** Opening Data for analysis block **
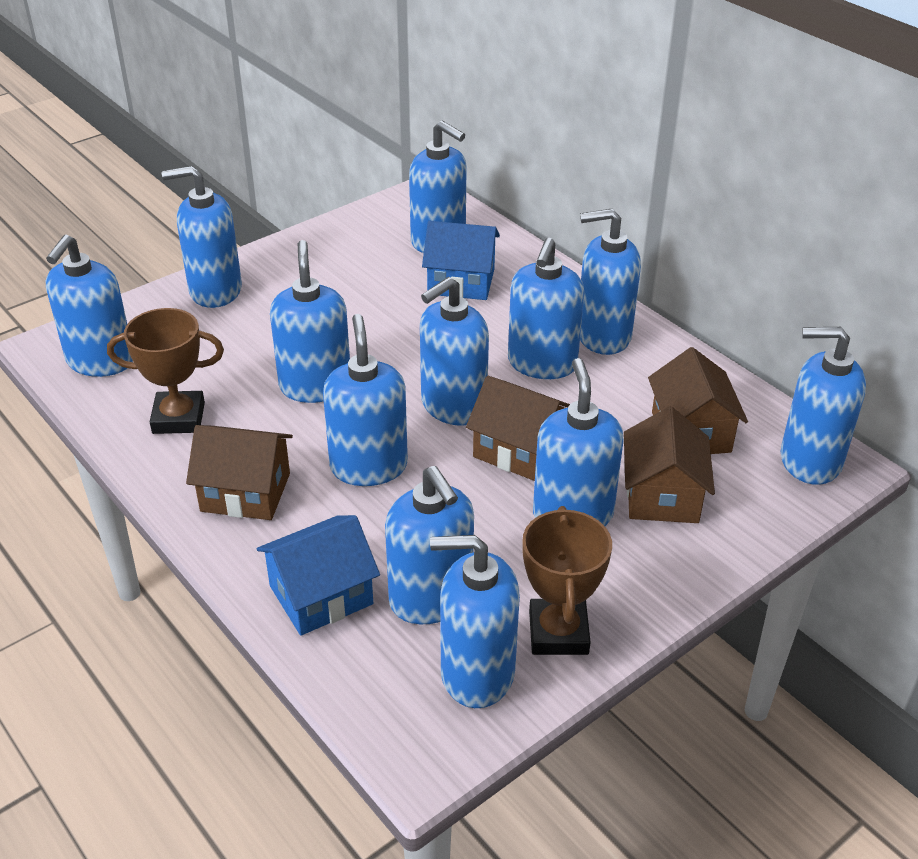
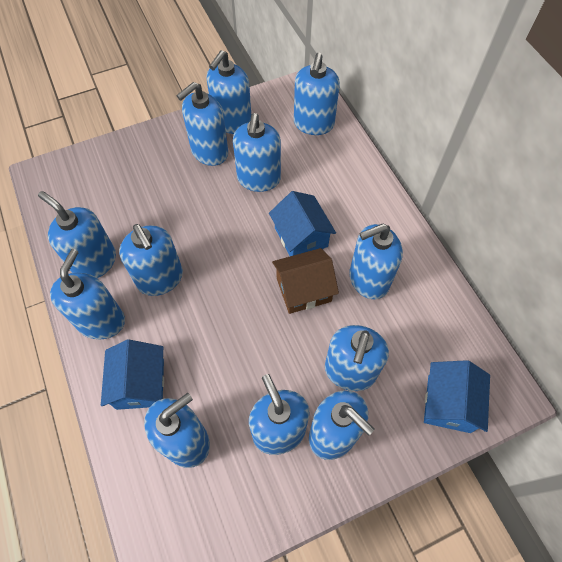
blue house: [257,515,380,635] [422,221,500,300] = 2 -> [101,339,164,410] [269,191,336,256] [424,360,490,433] = 3
brown house: [186,425,293,520] [466,376,570,481] [624,406,715,523] [648,347,748,454] = 4 -> [272,248,339,314] = 1
brown trophy: [107,308,224,434] [522,506,612,655] = 2 -> none = 0

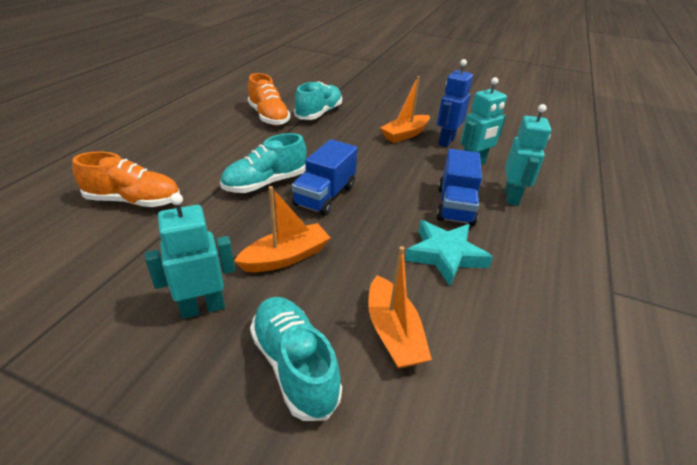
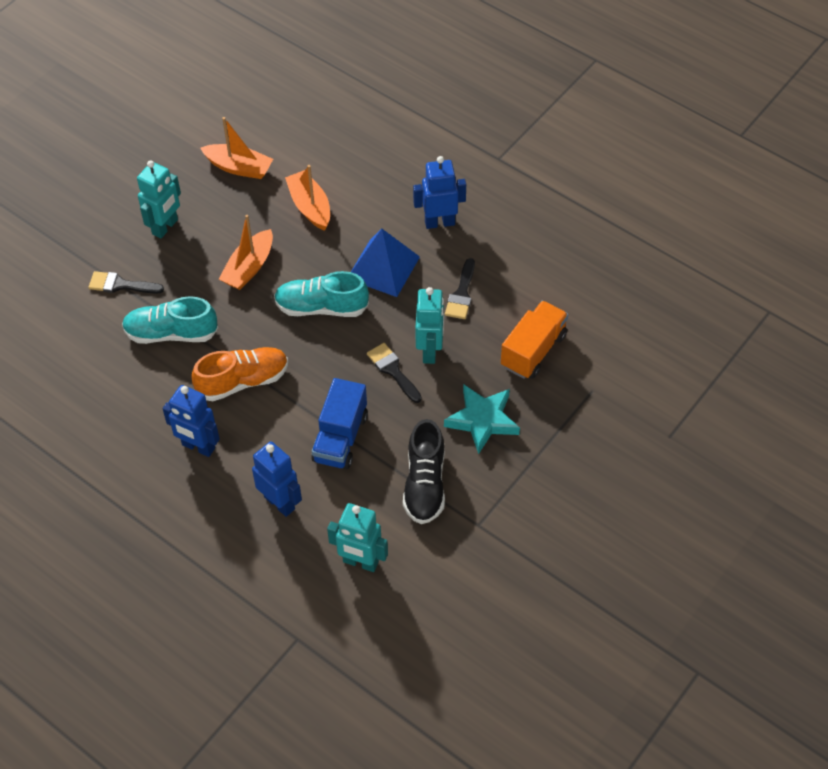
black brush: none = 0 -> [89,271,164,294] [367,343,422,403] [445,258,475,319] = 3
black shoe: none = 0 -> [403,419,445,524] = 1
blue pyramid: none = 0 -> [351,229,420,297] = 1
blue robot: [437,59,473,147] = 1 -> [163,385,220,457] [252,441,302,517] [413,156,466,229] = 3
blue truck: [292,139,357,216] [436,149,482,226] = 2 -> [311,378,368,469] = 1
orange shoe: [72,151,180,207] [248,73,290,126] = 2 -> [191,347,288,401] = 1
orange truck: none = 0 -> [501,301,568,379] = 1
turquoise shoe: [220,133,306,193] [250,297,342,421] [294,81,342,120] = 3 -> [122,296,218,344] [274,271,369,317] = 2

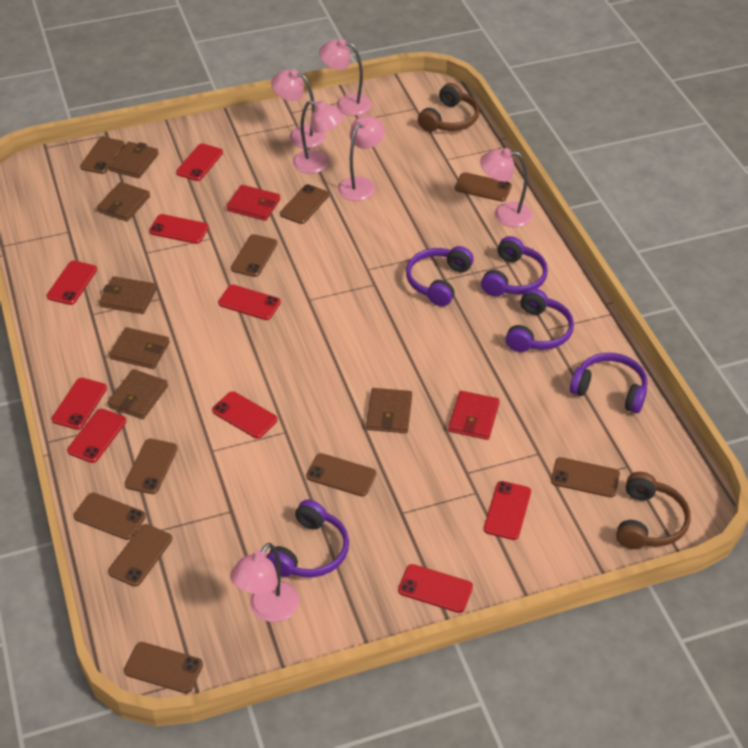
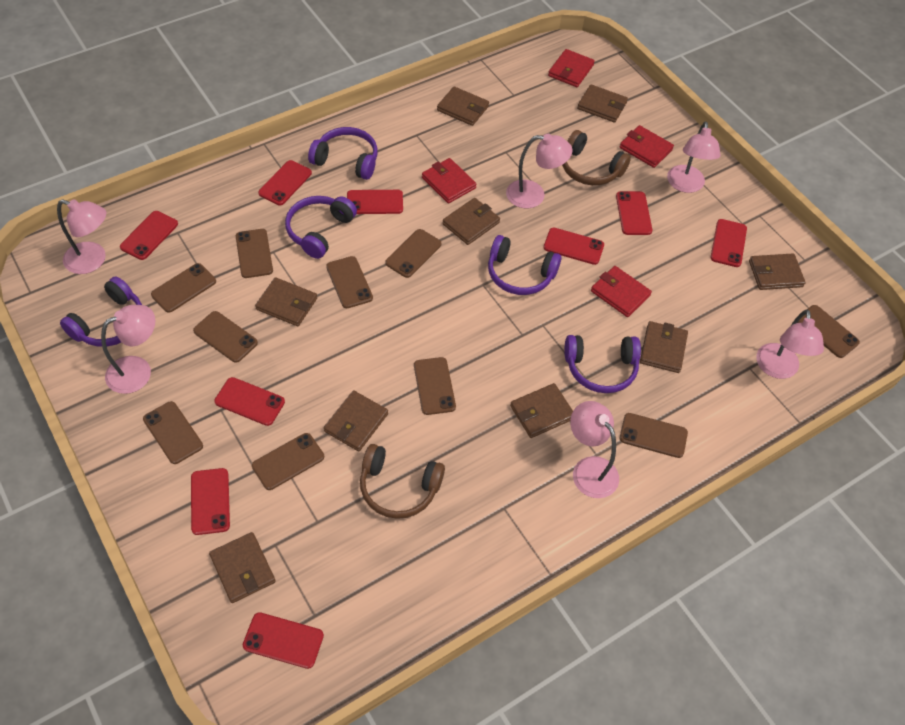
brown wallet: [97,182,150,221] [99,276,157,314] [107,369,168,419] [108,142,159,178] [109,327,170,369] [366,388,412,433] = 6 -> [209,532,276,603] [255,277,317,326] [324,391,388,451] [437,86,489,126] [442,198,500,245] [510,383,573,438] [577,84,628,123] [640,321,688,373] [749,254,806,290] = 9
red wallet: [227,185,280,221] [448,391,500,440] = 2 -> [422,158,477,203] [548,49,595,87] [591,266,652,317] [620,125,674,168] = 4

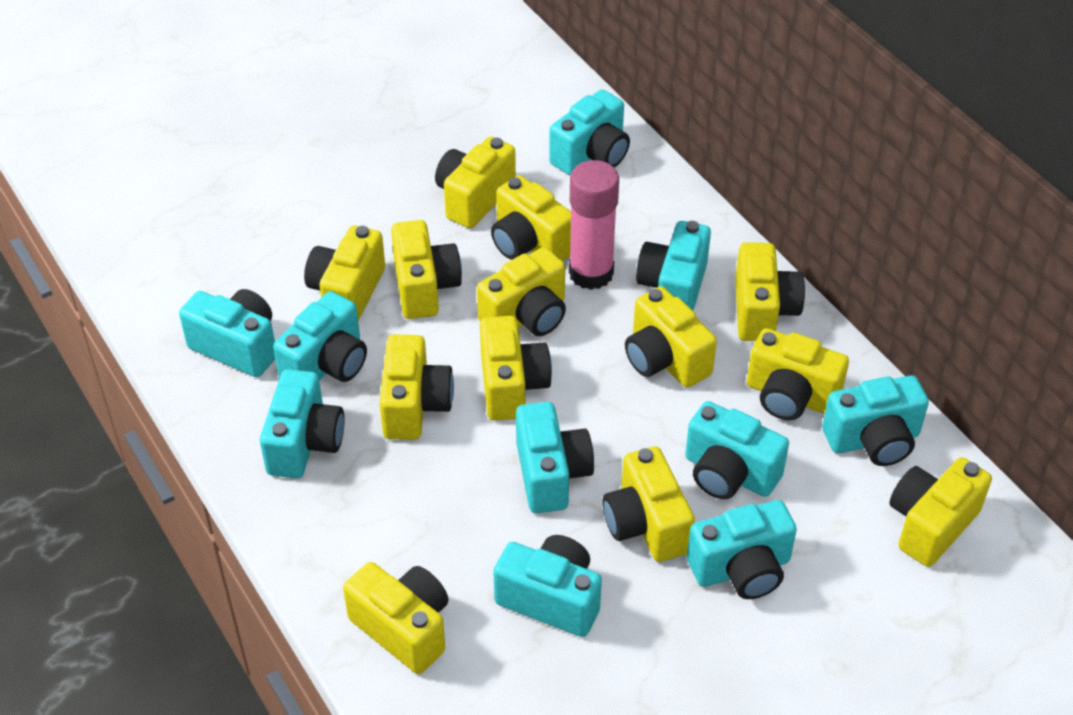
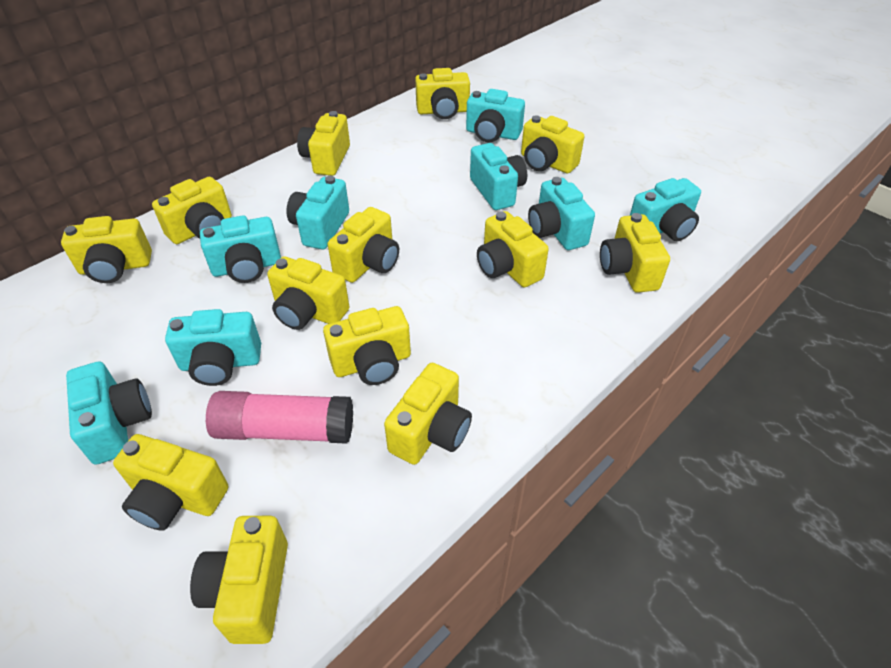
turquoise camera: [179,289,275,377] [260,369,345,479] [273,291,367,382] [493,535,602,637] [516,402,594,513] [549,90,630,175] [636,221,711,311] [685,401,789,499] [687,500,797,599] [822,375,929,466] = 10 -> [66,361,152,465] [165,309,261,386] [200,215,281,283] [286,176,349,249] [466,89,525,143] [470,143,527,210] [528,177,595,250] [630,178,701,241] = 8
** Closing Data for analysis block **
* _Exercise requirements_
Everything in the listing except the pictures must come back exactly as written.

* _Reply to the task_
blue house: [257,515,380,635] [422,221,500,300] = 2 -> [101,339,164,410] [269,191,336,256] [424,360,490,433] = 3
brown house: [186,425,293,520] [466,376,570,481] [624,406,715,523] [648,347,748,454] = 4 -> [272,248,339,314] = 1
brown trophy: [107,308,224,434] [522,506,612,655] = 2 -> none = 0

black brush: none = 0 -> [89,271,164,294] [367,343,422,403] [445,258,475,319] = 3
black shoe: none = 0 -> [403,419,445,524] = 1
blue pyramid: none = 0 -> [351,229,420,297] = 1
blue robot: [437,59,473,147] = 1 -> [163,385,220,457] [252,441,302,517] [413,156,466,229] = 3
blue truck: [292,139,357,216] [436,149,482,226] = 2 -> [311,378,368,469] = 1
orange shoe: [72,151,180,207] [248,73,290,126] = 2 -> [191,347,288,401] = 1
orange truck: none = 0 -> [501,301,568,379] = 1
turquoise shoe: [220,133,306,193] [250,297,342,421] [294,81,342,120] = 3 -> [122,296,218,344] [274,271,369,317] = 2

brown wallet: [97,182,150,221] [99,276,157,314] [107,369,168,419] [108,142,159,178] [109,327,170,369] [366,388,412,433] = 6 -> [209,532,276,603] [255,277,317,326] [324,391,388,451] [437,86,489,126] [442,198,500,245] [510,383,573,438] [577,84,628,123] [640,321,688,373] [749,254,806,290] = 9
red wallet: [227,185,280,221] [448,391,500,440] = 2 -> [422,158,477,203] [548,49,595,87] [591,266,652,317] [620,125,674,168] = 4

turquoise camera: [179,289,275,377] [260,369,345,479] [273,291,367,382] [493,535,602,637] [516,402,594,513] [549,90,630,175] [636,221,711,311] [685,401,789,499] [687,500,797,599] [822,375,929,466] = 10 -> [66,361,152,465] [165,309,261,386] [200,215,281,283] [286,176,349,249] [466,89,525,143] [470,143,527,210] [528,177,595,250] [630,178,701,241] = 8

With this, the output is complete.